[Saved data entries]
---+---

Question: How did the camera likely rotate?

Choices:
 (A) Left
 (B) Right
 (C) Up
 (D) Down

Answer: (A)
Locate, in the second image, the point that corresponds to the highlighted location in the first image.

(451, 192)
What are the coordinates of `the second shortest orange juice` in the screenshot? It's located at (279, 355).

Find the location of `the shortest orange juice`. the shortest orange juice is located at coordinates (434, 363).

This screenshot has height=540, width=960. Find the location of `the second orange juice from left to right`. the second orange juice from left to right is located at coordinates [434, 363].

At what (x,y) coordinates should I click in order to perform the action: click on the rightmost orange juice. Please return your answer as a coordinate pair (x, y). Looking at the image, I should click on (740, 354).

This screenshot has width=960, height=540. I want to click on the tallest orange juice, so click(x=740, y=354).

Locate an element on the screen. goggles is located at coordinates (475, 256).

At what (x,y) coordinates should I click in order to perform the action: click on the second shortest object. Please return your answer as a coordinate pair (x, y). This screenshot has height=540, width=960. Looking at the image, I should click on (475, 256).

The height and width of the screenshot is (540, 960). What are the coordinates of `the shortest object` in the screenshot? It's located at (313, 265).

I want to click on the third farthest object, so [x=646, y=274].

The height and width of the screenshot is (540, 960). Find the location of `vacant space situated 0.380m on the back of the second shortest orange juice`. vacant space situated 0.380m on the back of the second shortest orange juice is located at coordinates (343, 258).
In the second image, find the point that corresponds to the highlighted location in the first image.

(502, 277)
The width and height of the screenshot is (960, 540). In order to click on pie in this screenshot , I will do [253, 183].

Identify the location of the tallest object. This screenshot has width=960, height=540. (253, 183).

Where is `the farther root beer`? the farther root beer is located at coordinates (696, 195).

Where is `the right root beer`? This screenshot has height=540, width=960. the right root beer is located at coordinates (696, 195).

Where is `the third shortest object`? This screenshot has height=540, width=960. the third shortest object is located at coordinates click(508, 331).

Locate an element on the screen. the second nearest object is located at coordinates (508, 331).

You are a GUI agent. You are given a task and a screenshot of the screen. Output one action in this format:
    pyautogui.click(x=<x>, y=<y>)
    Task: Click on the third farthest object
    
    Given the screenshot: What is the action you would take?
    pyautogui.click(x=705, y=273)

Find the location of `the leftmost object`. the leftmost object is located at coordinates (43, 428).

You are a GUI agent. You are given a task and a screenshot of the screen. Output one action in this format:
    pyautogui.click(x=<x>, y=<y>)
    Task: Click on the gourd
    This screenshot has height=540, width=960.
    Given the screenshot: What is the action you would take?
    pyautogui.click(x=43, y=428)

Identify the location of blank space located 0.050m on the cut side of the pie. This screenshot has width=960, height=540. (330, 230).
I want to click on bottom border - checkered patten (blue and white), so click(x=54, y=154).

---+---

> What to do: Please put the items above into a numbered list, one number per line, leaving out the blank lines.

> Completed task:
1. Question: How did the camera likely rotate?
2. Choices:
3.  (A) Left
4.  (B) Right
5.  (C) Up
6.  (D) Down
7. Answer: (A)
8. Locate, in the second image, the point that corresponds to the highlighted location in the first image.
9. (451, 192)
10. What are the coordinates of `the second shortest orange juice` in the screenshot? It's located at (279, 355).
11. Find the location of `the shortest orange juice`. the shortest orange juice is located at coordinates (434, 363).
12. This screenshot has height=540, width=960. Find the location of `the second orange juice from left to right`. the second orange juice from left to right is located at coordinates [434, 363].
13. At what (x,y) coordinates should I click in order to perform the action: click on the rightmost orange juice. Please return your answer as a coordinate pair (x, y). Looking at the image, I should click on (740, 354).
14. This screenshot has width=960, height=540. I want to click on the tallest orange juice, so click(x=740, y=354).
15. Locate an element on the screen. goggles is located at coordinates (475, 256).
16. At what (x,y) coordinates should I click in order to perform the action: click on the second shortest object. Please return your answer as a coordinate pair (x, y). This screenshot has height=540, width=960. Looking at the image, I should click on (475, 256).
17. The height and width of the screenshot is (540, 960). What are the coordinates of `the shortest object` in the screenshot? It's located at (313, 265).
18. I want to click on the third farthest object, so [x=646, y=274].
19. The height and width of the screenshot is (540, 960). Find the location of `vacant space situated 0.380m on the back of the second shortest orange juice`. vacant space situated 0.380m on the back of the second shortest orange juice is located at coordinates (343, 258).
20. In the second image, find the point that corresponds to the highlighted location in the first image.
21. (502, 277)
22. The width and height of the screenshot is (960, 540). In order to click on pie in this screenshot , I will do [253, 183].
23. Identify the location of the tallest object. This screenshot has width=960, height=540. (253, 183).
24. Where is `the farther root beer`? the farther root beer is located at coordinates (696, 195).
25. Where is `the right root beer`? This screenshot has height=540, width=960. the right root beer is located at coordinates (696, 195).
26. Where is `the third shortest object`? This screenshot has height=540, width=960. the third shortest object is located at coordinates click(508, 331).
27. Locate an element on the screen. the second nearest object is located at coordinates (508, 331).
28. You are a GUI agent. You are given a task and a screenshot of the screen. Output one action in this format:
29.     pyautogui.click(x=<x>, y=<y>)
30.     Task: Click on the third farthest object
31.     Given the screenshot: What is the action you would take?
32.     pyautogui.click(x=705, y=273)
33. Find the location of `the leftmost object`. the leftmost object is located at coordinates (43, 428).
34. You are a GUI agent. You are given a task and a screenshot of the screen. Output one action in this format:
35.     pyautogui.click(x=<x>, y=<y>)
36.     Task: Click on the gourd
37.     This screenshot has height=540, width=960.
38.     Given the screenshot: What is the action you would take?
39.     pyautogui.click(x=43, y=428)
40. Identify the location of blank space located 0.050m on the cut side of the pie. This screenshot has width=960, height=540. (330, 230).
41. I want to click on bottom border - checkered patten (blue and white), so click(x=54, y=154).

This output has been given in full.